EXERCISE AIM | Go over the entries below line by line, copying each one that contains the word "purple".

[Object state comparisons]
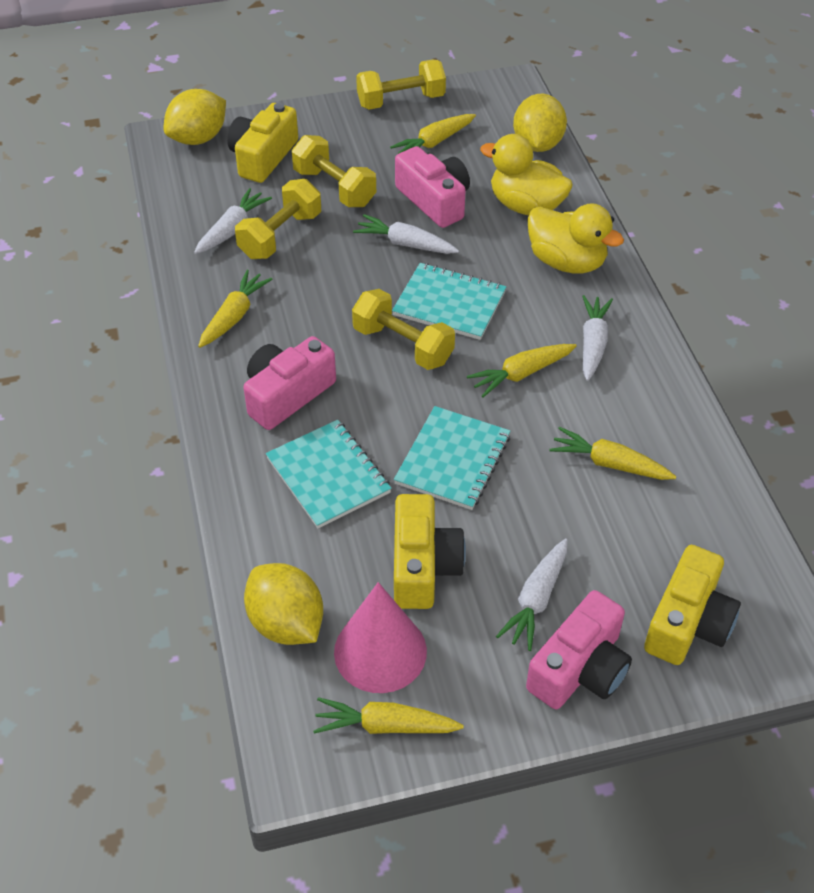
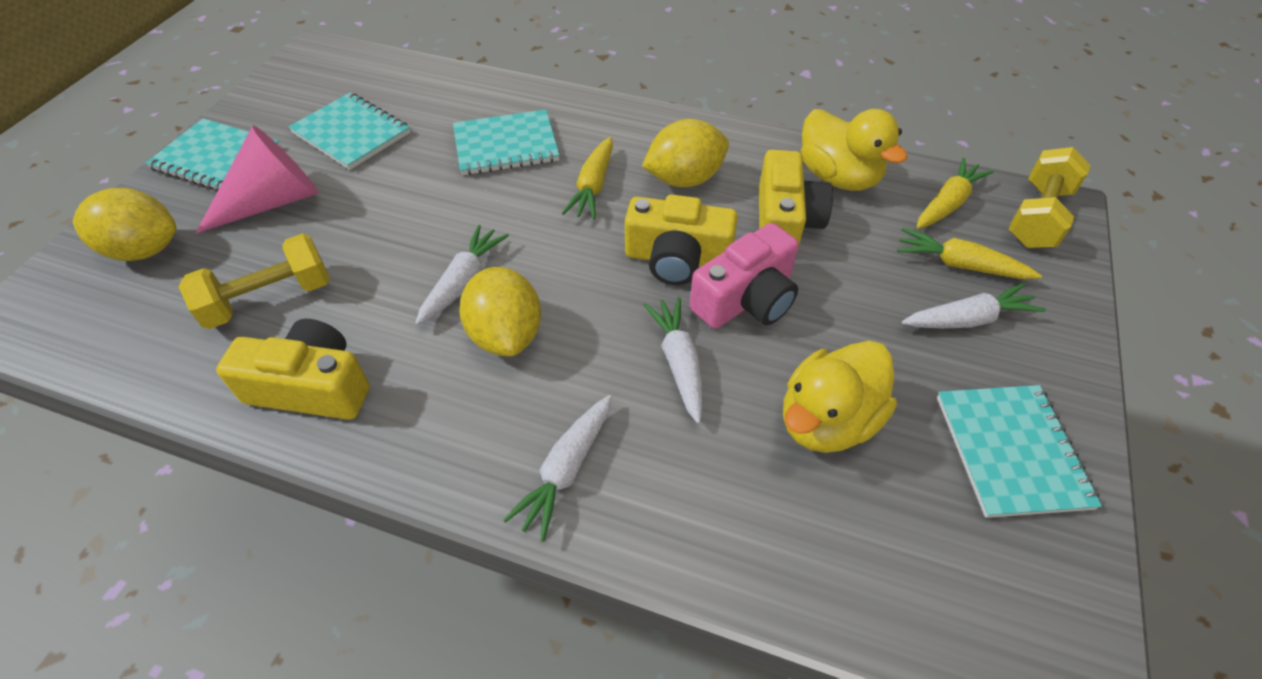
pink camera: 3 -> 1
turquoise notebook: 3 -> 4
yellow carrot: 5 -> 3
yellow dumbbell: 4 -> 2

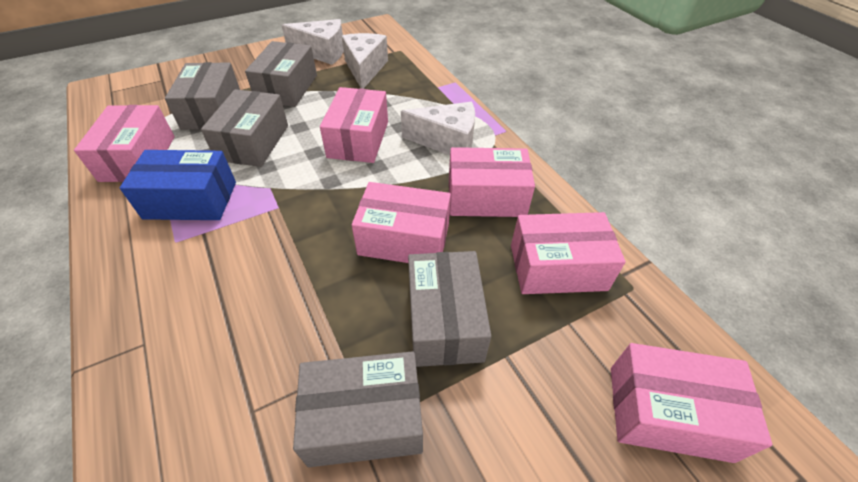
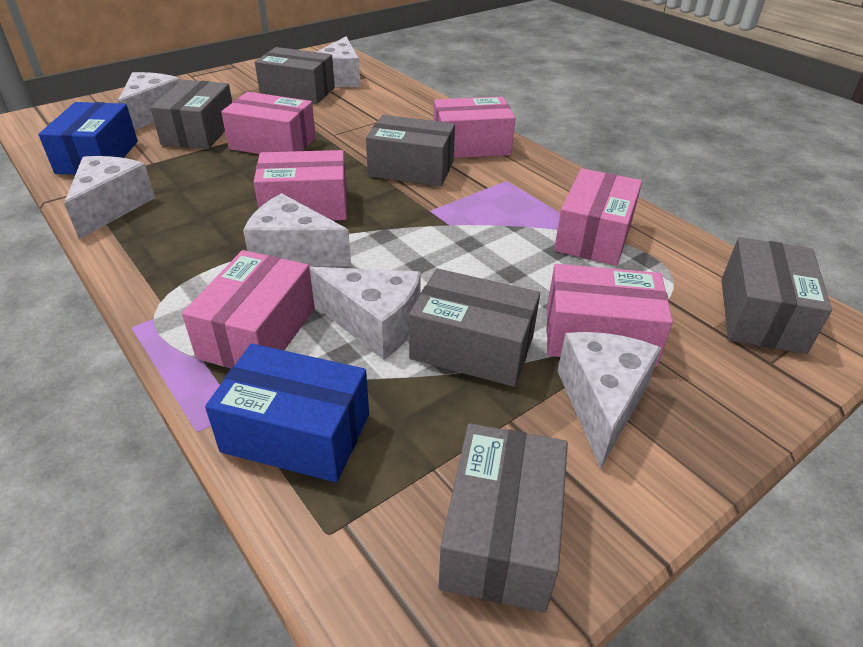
blue box: 1 -> 2
grey box: 5 -> 6
white cheese: 3 -> 6

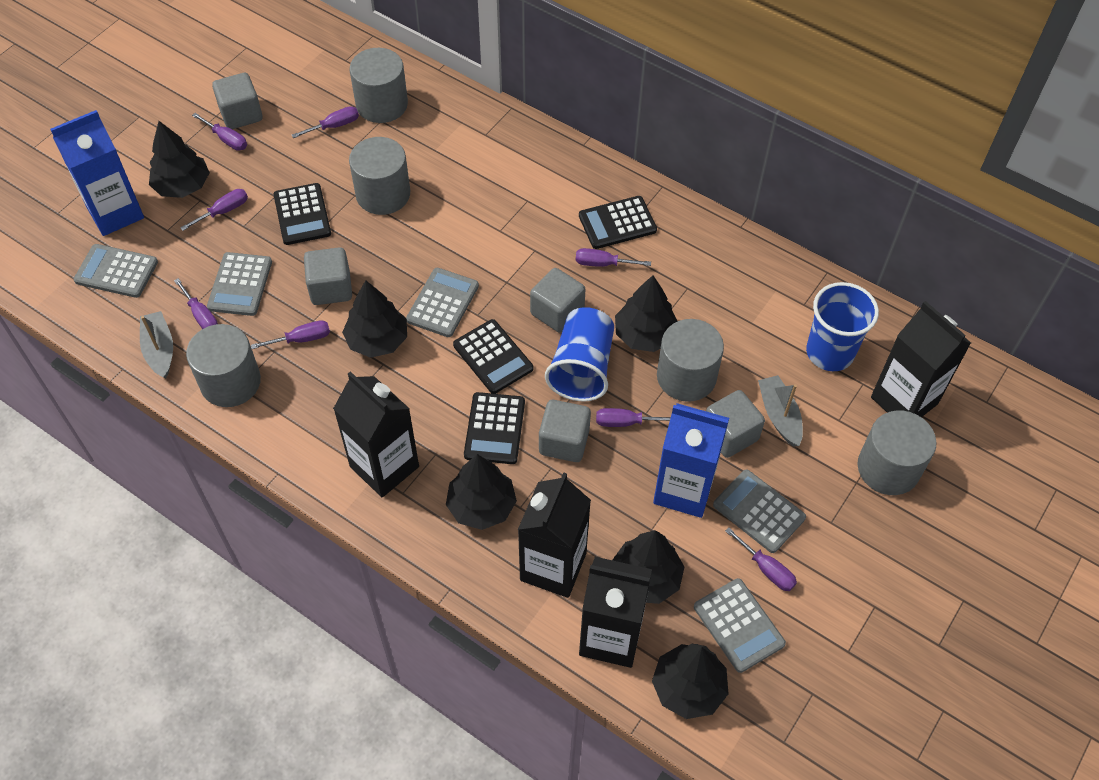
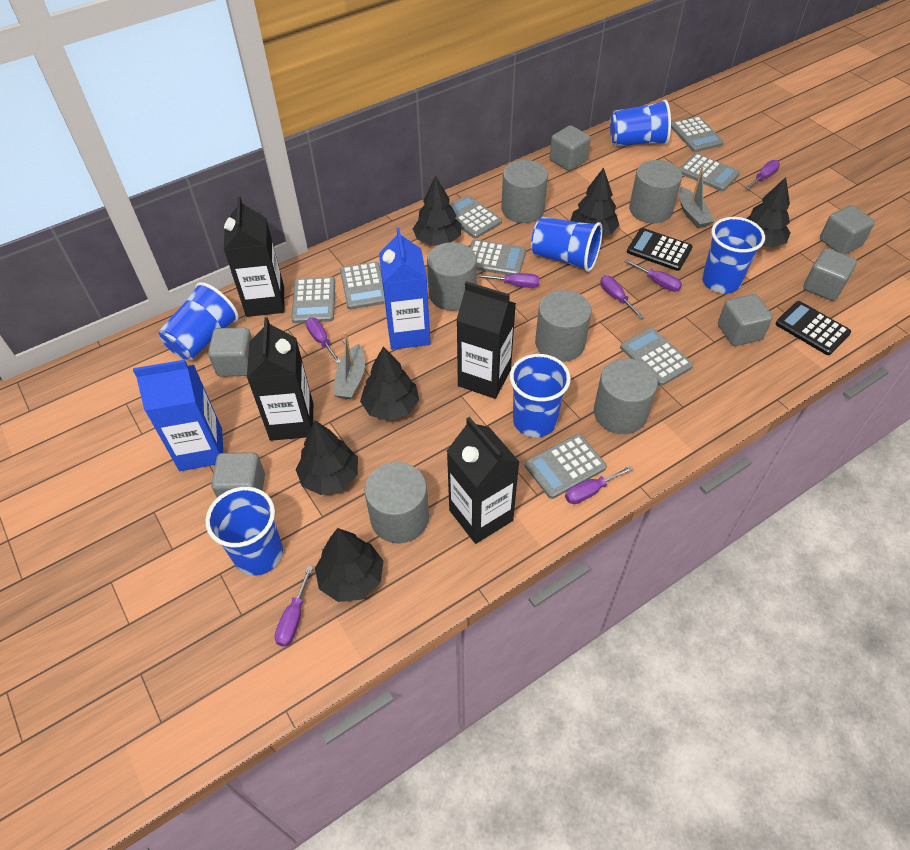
black calculator: 4 -> 2
blue cup: 2 -> 6
grey calculator: 5 -> 8
grey cube: 5 -> 6
grey cylinder: 5 -> 6
purple screwdriver: 8 -> 7

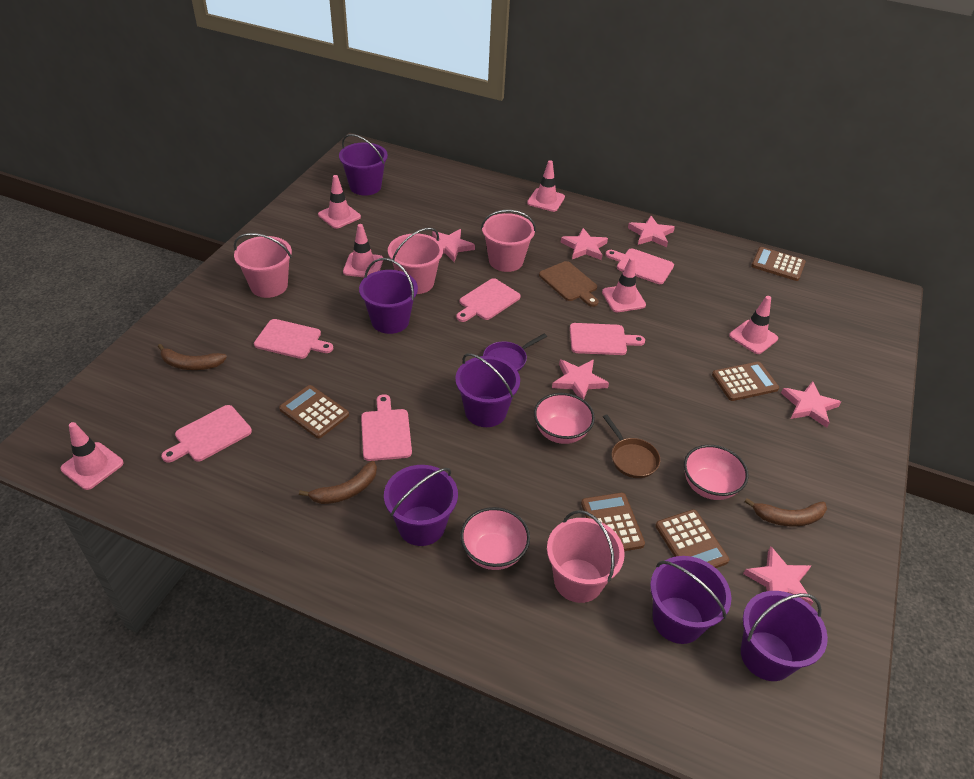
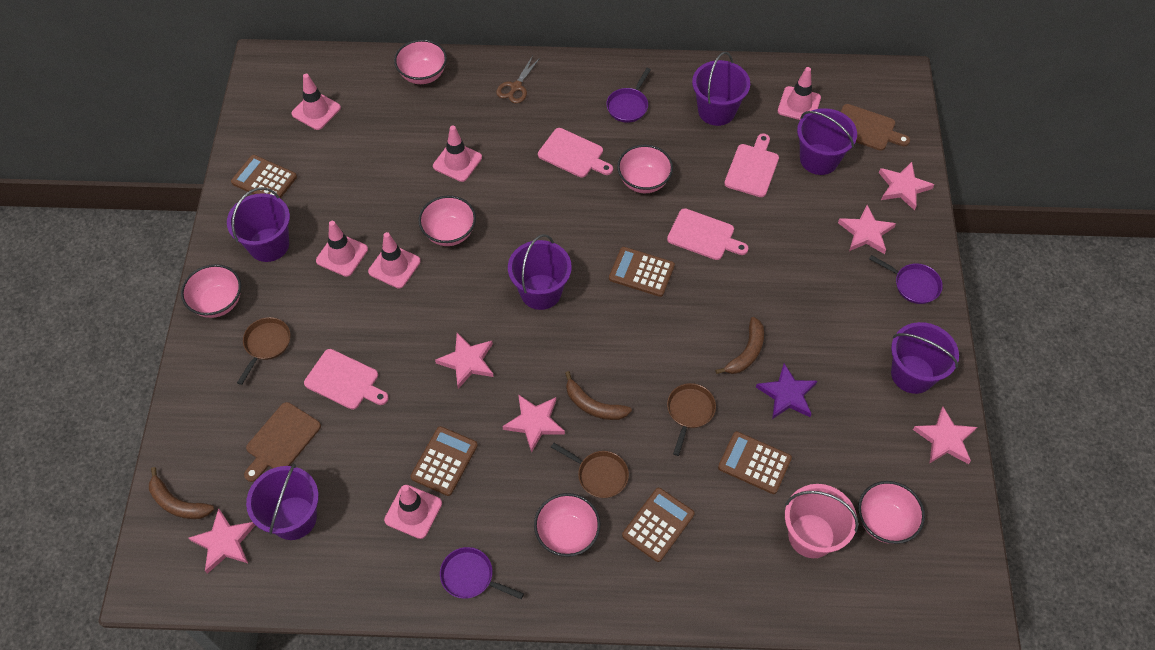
brown cutting board: 1 -> 2
brown pan: 1 -> 3
brown scissors: 0 -> 1
pink bowl: 3 -> 6
pink bucket: 4 -> 1
pink cutting board: 6 -> 4
purple pan: 1 -> 3
purple star: 0 -> 1

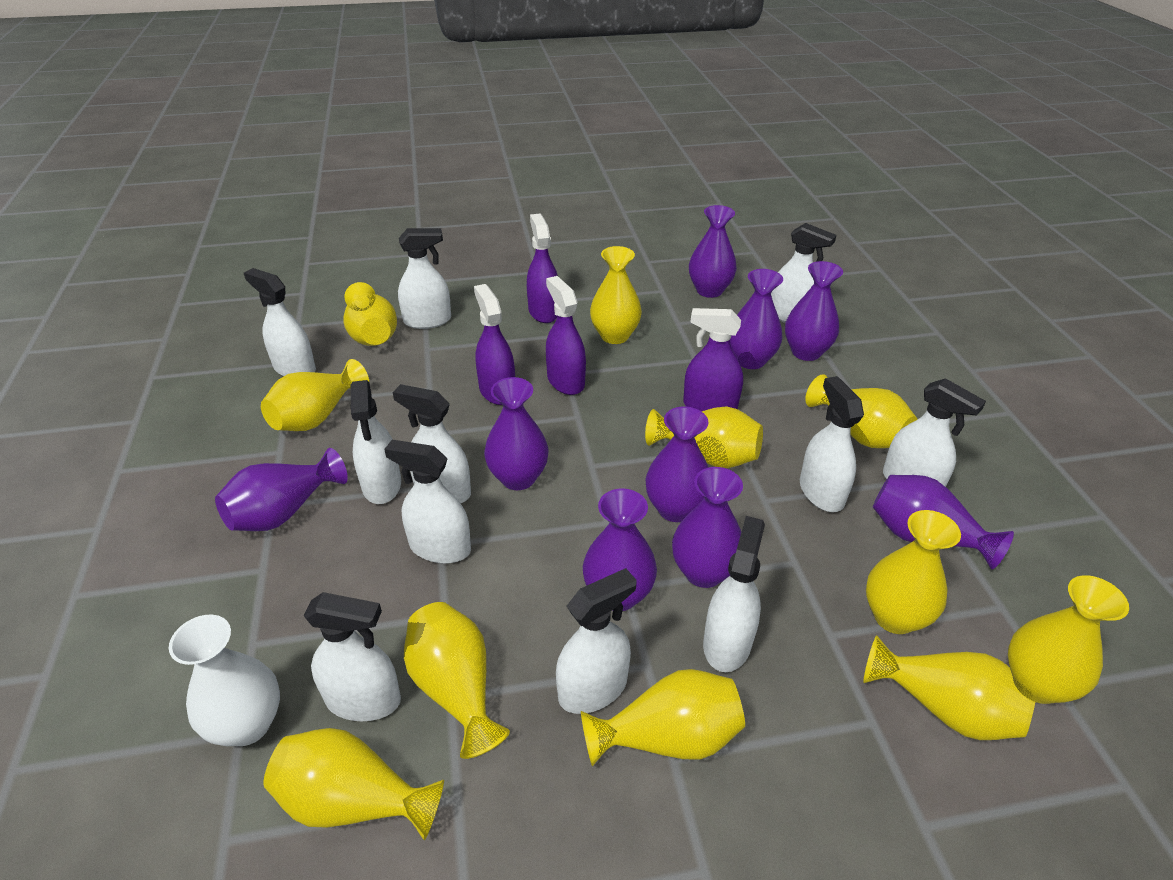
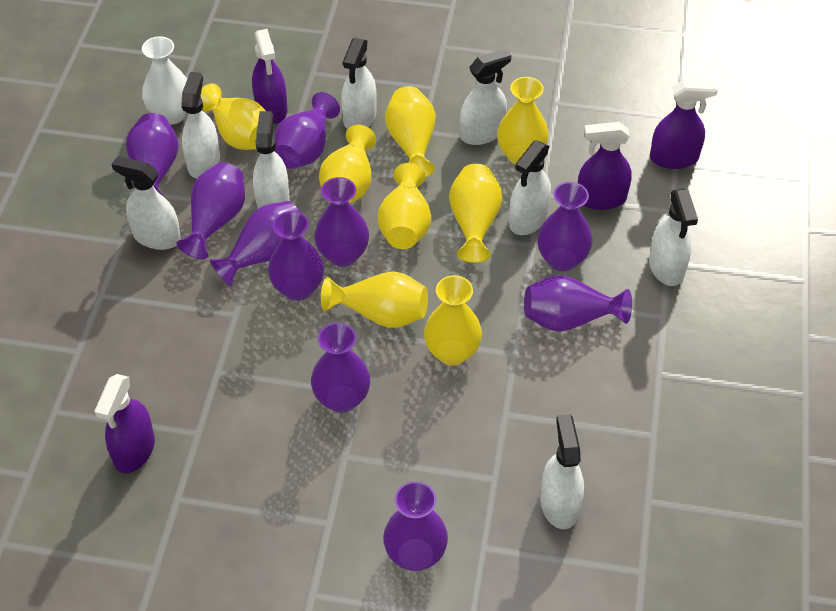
purple vase: 9 -> 10
white spray bottle: 11 -> 8
yellow vase: 11 -> 8

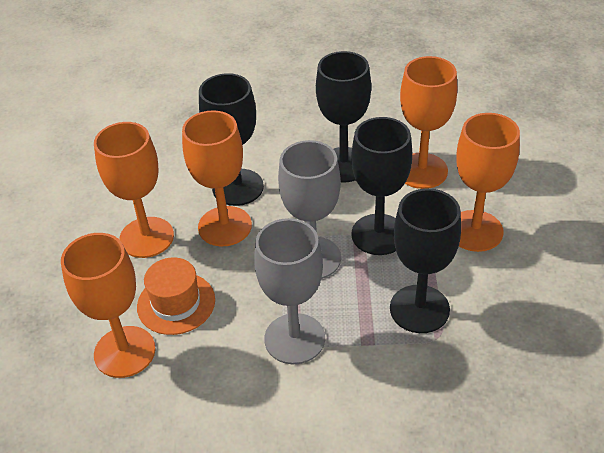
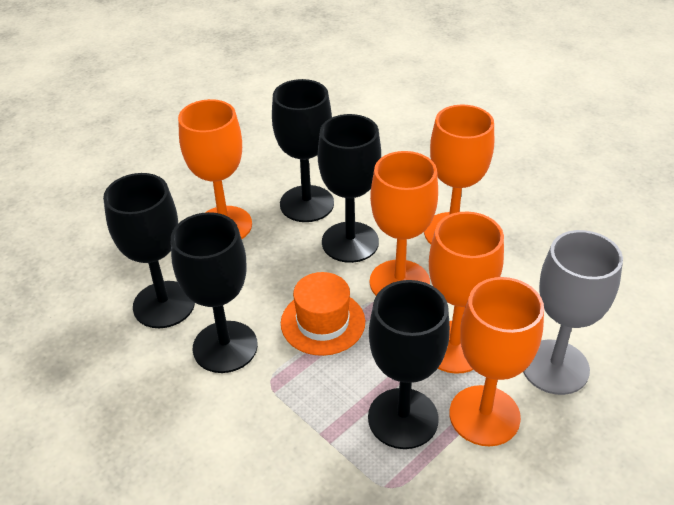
black goblet: 4 -> 5
grey goblet: 2 -> 1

EXERCISE OUTPUT |
purple screwdriver: 8 -> 7
purple pan: 1 -> 3
purple star: 0 -> 1
purple vase: 9 -> 10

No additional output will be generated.